What is being asked: Leave out any pictures and transcribe all other data below exactly.

Extracted data Start Marker

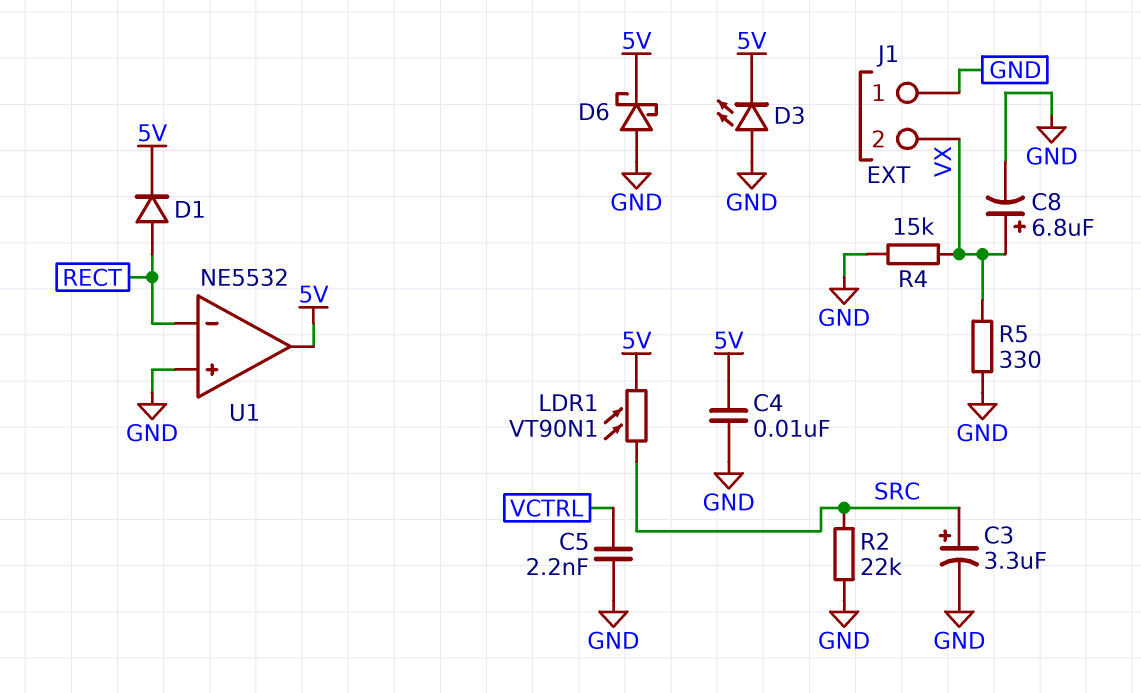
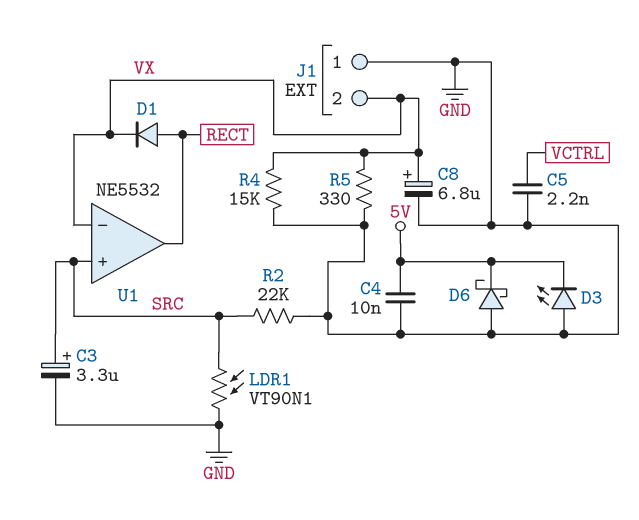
D1: diode (A RECT, K 5V) -> diode (A RECT, K VX)
LDR1: VT90N1 (5V, SRC) -> VT90N1 (GND, SRC)
U1 pin in+: GND -> SRC
U1 pin in-: RECT -> VX
U1 pin out: 5V -> RECT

Extracted data End Marker

Output of the task:
D1: diode (A RECT, K 5V) -> diode (A RECT, K VX)
LDR1: VT90N1 (5V, SRC) -> VT90N1 (GND, SRC)
U1 pin in+: GND -> SRC
U1 pin in-: RECT -> VX
U1 pin out: 5V -> RECT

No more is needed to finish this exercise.